EXERCISE:
Output each line exactly as it appears, skipping any embedded picture.

★ ★ ★ ★

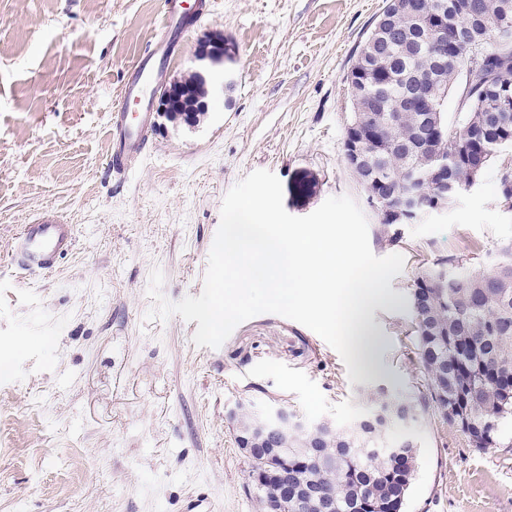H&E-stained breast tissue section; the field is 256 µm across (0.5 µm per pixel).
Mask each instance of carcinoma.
<instances>
[{"mask_svg":"<svg viewBox=\"0 0 512 512\" xmlns=\"http://www.w3.org/2000/svg\"><path fill=\"white\" fill-rule=\"evenodd\" d=\"M466 0H386L383 14L399 29L401 40L389 44L374 19L346 74L352 118L345 134L366 131L364 114L383 123L396 111L407 83L437 77L430 105L432 115L428 148L403 155L402 143L416 140L421 112L409 111L379 135L372 147L373 165L357 173L367 177L370 191L380 183L409 188L419 204L437 198L434 181L412 182V172L423 162L438 166L462 191L479 179L494 158L512 149V85L483 95L480 86L461 81L459 104L463 117L448 125L446 78L463 76L474 64L473 51L490 62L508 64L512 75V0H481L482 15L463 13ZM170 106L187 123H195L208 111L204 84L195 75L172 92ZM502 113L496 132L481 134L472 120L487 108ZM499 266L477 272L461 263L466 276L446 288L434 280H413L410 302L417 357L427 374L428 393L393 395L379 391L369 405V417L347 432L336 431L317 444L319 454L336 459V470L323 468L308 451L305 437L288 438V446L275 456H257L251 471L283 459L290 468L289 481L297 486L315 481L336 496V512H402L409 493L417 449L388 450L380 439L377 410L388 412L407 405L413 412L435 408L442 418L458 426L476 448L495 443L503 423L512 420V242L500 248Z\"/></svg>","mask_w":512,"mask_h":512,"instance_id":"obj_1","label":"carcinoma"}]
</instances>
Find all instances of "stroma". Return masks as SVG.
Listing matches in <instances>:
<instances>
[{
    "mask_svg": "<svg viewBox=\"0 0 512 512\" xmlns=\"http://www.w3.org/2000/svg\"><path fill=\"white\" fill-rule=\"evenodd\" d=\"M384 0H208L161 67L186 74L201 39L223 34L217 76L232 79L200 121L164 122L124 181L107 164L109 116L164 0H0V512H257L248 462L225 419L241 400L288 405L346 426L378 388L424 382L409 286L437 263L492 270L512 241L499 162L443 214L381 238V217L342 150L345 84ZM263 169L288 213L328 197L363 204L369 244L405 258L368 319L378 341L349 379L317 333L264 313L218 348L197 322L147 319L152 269L173 302L199 296L223 198ZM73 224V251L50 274L11 263L22 224ZM404 512H512V424L473 447L426 411Z\"/></svg>",
    "mask_w": 512,
    "mask_h": 512,
    "instance_id": "35a3bbf8",
    "label": "stroma"
}]
</instances>
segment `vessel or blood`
<instances>
[{
    "label": "vessel or blood",
    "instance_id": "obj_1",
    "mask_svg": "<svg viewBox=\"0 0 512 512\" xmlns=\"http://www.w3.org/2000/svg\"><path fill=\"white\" fill-rule=\"evenodd\" d=\"M184 0H166L160 33L149 42L124 84L111 113V154L108 165L116 179H124L144 159L147 132L152 125L151 98L157 65L168 59L186 16ZM74 246L72 225L62 220L34 221L23 225L14 245L12 261L31 276L53 271L57 260Z\"/></svg>",
    "mask_w": 512,
    "mask_h": 512
}]
</instances>
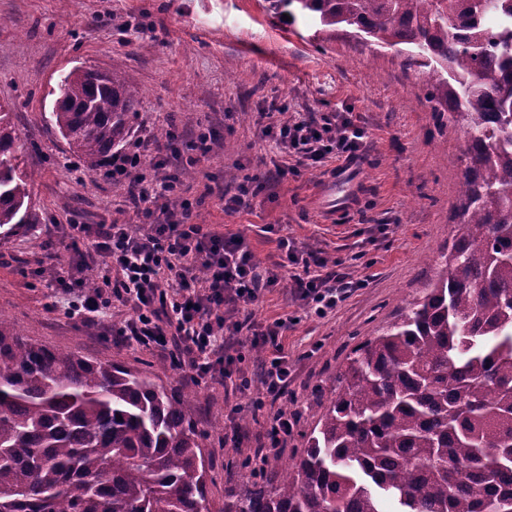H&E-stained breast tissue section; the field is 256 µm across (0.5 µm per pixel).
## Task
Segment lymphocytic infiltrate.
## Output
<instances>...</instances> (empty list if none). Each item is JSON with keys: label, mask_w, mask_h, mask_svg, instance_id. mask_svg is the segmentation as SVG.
<instances>
[{"label": "lymphocytic infiltrate", "mask_w": 512, "mask_h": 512, "mask_svg": "<svg viewBox=\"0 0 512 512\" xmlns=\"http://www.w3.org/2000/svg\"><path fill=\"white\" fill-rule=\"evenodd\" d=\"M284 112L270 105L262 135L299 164L318 167L331 154L350 164L360 159L365 130L352 113L307 120L285 118ZM110 166L113 178L126 182L128 205L143 222L48 229L42 248L53 264L45 282L65 316L85 326L110 322L114 340L169 352L194 383L236 378L239 390H254L253 405L273 404L268 432L278 445H286L295 421L276 403L287 395L291 376L282 345L288 322L278 318L262 326L243 315L262 290L278 283L279 273L259 270L242 235L204 230L191 223L188 204L172 207L181 194L177 176L144 173L138 155L119 151ZM279 248L295 269V294L318 317L335 310L356 288V281L327 270L316 255L297 252L290 239H280ZM90 271L96 274L91 288L85 285ZM115 315L120 318L116 324L111 321ZM233 343L273 349L261 364L258 384L235 375L228 353Z\"/></svg>", "instance_id": "1"}]
</instances>
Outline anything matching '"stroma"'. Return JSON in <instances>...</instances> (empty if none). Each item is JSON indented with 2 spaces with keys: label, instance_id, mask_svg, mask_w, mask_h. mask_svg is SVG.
Instances as JSON below:
<instances>
[{
  "label": "stroma",
  "instance_id": "obj_1",
  "mask_svg": "<svg viewBox=\"0 0 512 512\" xmlns=\"http://www.w3.org/2000/svg\"><path fill=\"white\" fill-rule=\"evenodd\" d=\"M77 67L122 73L137 89L123 149L162 158L179 175L192 223L243 235L259 268L280 260L278 240L288 237L361 281L323 318L309 313L286 279L253 307L259 324L294 320L284 340L292 378L281 403L299 421L284 461L303 452L347 359L437 278L457 231L465 139L457 123L430 111V74L406 68L397 49L326 38L313 19L283 20L267 0H0V105L24 145L21 170L38 174L36 223L0 234V312L30 340L114 359L192 391L188 413L208 435L207 498L220 512L225 490L247 480L241 462L250 449L272 445L265 411L248 406L232 382L193 384L160 353L72 323L34 274L44 225L140 222L125 188L105 170L86 172L51 124L52 91ZM272 100L298 117L353 112L367 135L363 161L342 172L333 160L312 170L278 153L261 136ZM162 126L176 132L164 151L154 136ZM231 168L263 185L251 208L232 214L221 197ZM337 175L354 192L331 216L314 199ZM235 404L241 410L229 416Z\"/></svg>",
  "mask_w": 512,
  "mask_h": 512
}]
</instances>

★ ★ ★ ★

WORKED ANSWER:
H&E-stained breast tissue section; the field is 256 µm across (0.5 µm per pixel).
Mask each instance of carcinoma.
<instances>
[{"mask_svg":"<svg viewBox=\"0 0 512 512\" xmlns=\"http://www.w3.org/2000/svg\"><path fill=\"white\" fill-rule=\"evenodd\" d=\"M466 0H386L383 14L399 29L401 40L389 44L374 19L346 74L352 118L345 134L366 131L364 114L383 123L396 111L407 83L437 77L430 105L432 115L428 148L403 155L402 143L416 140L421 112L409 111L379 135L372 147L373 165L357 173L367 177L370 191L380 183L409 188L419 204L437 198L434 181L412 182V172L423 162L438 166L462 191L479 179L494 158L512 149V85L483 95L480 86L461 81L459 104L463 117L448 125L446 78L463 76L474 64L473 51L490 62L508 64L512 75V0H481L482 15L463 13ZM170 106L187 123H195L208 111L204 84L195 75L172 92ZM502 113L496 132L481 134L472 120L487 108ZM499 266L477 272L461 263L466 276L446 288L434 280H413L410 302L417 357L427 374L428 393L393 395L379 391L369 405V417L347 432L336 431L317 444L319 454L336 459V470L323 468L308 451L305 437L288 438V446L275 456H257L251 471L283 459L290 468L289 481L297 486L315 481L336 496V512H402L409 493L417 449L388 450L380 439L377 410L388 412L407 405L413 412L435 408L442 418L458 426L476 448L495 443L503 423L512 420V242L500 248Z\"/></svg>","mask_w":512,"mask_h":512,"instance_id":"obj_1","label":"carcinoma"}]
</instances>
Find all instances of "stroma". Return masks as SVG.
Listing matches in <instances>:
<instances>
[{
    "mask_svg": "<svg viewBox=\"0 0 512 512\" xmlns=\"http://www.w3.org/2000/svg\"><path fill=\"white\" fill-rule=\"evenodd\" d=\"M384 0H208L161 67L186 74L201 39L223 34L217 76L232 79L200 121L164 122L124 181L107 164L109 116L164 0H0V512H257L248 462L225 419L241 400L288 405L346 426L378 388L424 382L409 286L437 263L492 270L512 241L499 162L443 214L381 238V217L342 150L345 84ZM263 169L288 213L328 197L363 204L369 244L405 258L368 319L378 341L349 379L317 333L264 313L218 348L197 322L147 319L152 269L173 302L199 296L223 198ZM73 224V251L50 274L11 263L22 224ZM404 512H512V424L473 447L426 411Z\"/></svg>",
    "mask_w": 512,
    "mask_h": 512,
    "instance_id": "35a3bbf8",
    "label": "stroma"
}]
</instances>
segment `vessel or blood`
<instances>
[{
    "label": "vessel or blood",
    "instance_id": "obj_1",
    "mask_svg": "<svg viewBox=\"0 0 512 512\" xmlns=\"http://www.w3.org/2000/svg\"><path fill=\"white\" fill-rule=\"evenodd\" d=\"M184 0H166L160 33L149 42L124 84L111 113V154L108 165L116 179H124L144 159L147 132L152 125L151 98L157 65L168 59L186 16ZM74 246L72 225L62 220L34 221L23 225L14 245L12 261L31 276L53 271L57 260Z\"/></svg>",
    "mask_w": 512,
    "mask_h": 512
}]
</instances>
H&E-stained breast tissue section; the field is 256 µm across (0.5 µm per pixel).
## Task
Segment lymphocytic infiltrate.
## Output
<instances>...</instances> (empty list if none). Each item is JSON with keys: label, mask_w, mask_h, mask_svg, instance_id. mask_svg is the segmentation as SVG.
<instances>
[{"label": "lymphocytic infiltrate", "mask_w": 512, "mask_h": 512, "mask_svg": "<svg viewBox=\"0 0 512 512\" xmlns=\"http://www.w3.org/2000/svg\"><path fill=\"white\" fill-rule=\"evenodd\" d=\"M284 112L270 105L262 135L299 164L318 167L331 154L350 164L360 159L365 130L352 113L307 120L285 118ZM110 166L113 178L126 182L128 205L143 222L48 229L42 248L53 264L45 282L65 316L85 326L110 322L114 340L169 352L194 383L236 378L239 390H254L253 405L273 404L268 432L278 445H286L295 421L276 403L287 395L291 376L282 345L288 322L278 318L262 326L243 315L262 290L278 283L279 273L259 270L242 235L204 230L191 223L188 204L172 207L181 194L177 176L144 173L138 155L119 151ZM279 248L295 269V294L318 317L335 310L356 288V281L327 270L316 255L297 252L290 239H280ZM90 271L96 274L91 288L85 285ZM115 315L120 318L116 324L111 321ZM233 343L273 349L261 364L258 384L235 375L228 353Z\"/></svg>", "instance_id": "1"}]
</instances>
Outline anything matching '"stroma"'. Return JSON in <instances>...</instances> (empty if none). Each item is JSON indented with 2 spaces with keys: label, instance_id, mask_svg, mask_w, mask_h. mask_svg is SVG.
Instances as JSON below:
<instances>
[{
  "label": "stroma",
  "instance_id": "obj_1",
  "mask_svg": "<svg viewBox=\"0 0 512 512\" xmlns=\"http://www.w3.org/2000/svg\"><path fill=\"white\" fill-rule=\"evenodd\" d=\"M77 67L122 73L137 89L123 149L162 158L179 175L192 223L243 235L259 268L280 260L278 240L288 237L361 281L323 318L309 313L286 279L253 307L259 324L294 320L284 340L292 378L281 403L299 421L284 461L303 452L347 359L437 278L457 231L465 139L457 123L430 111V74L406 68L397 49L326 38L313 19L283 20L267 0H0V105L24 145L21 170L38 174L36 223L0 234V312L30 340L114 359L192 391L188 413L208 435L207 498L220 512L225 490L247 480L241 462L250 449L272 445L265 411L248 406L232 382L193 384L160 353L72 323L34 274L44 225L140 222L125 188L105 170L86 172L51 124L52 91ZM272 100L298 117L353 112L367 135L363 161L342 172L333 160L312 170L278 153L261 136ZM162 126L176 132L164 151L154 136ZM231 168L263 185L251 208L232 214L221 197ZM337 175L354 192L331 216L314 199ZM235 404L241 410L229 416Z\"/></svg>",
  "mask_w": 512,
  "mask_h": 512
}]
</instances>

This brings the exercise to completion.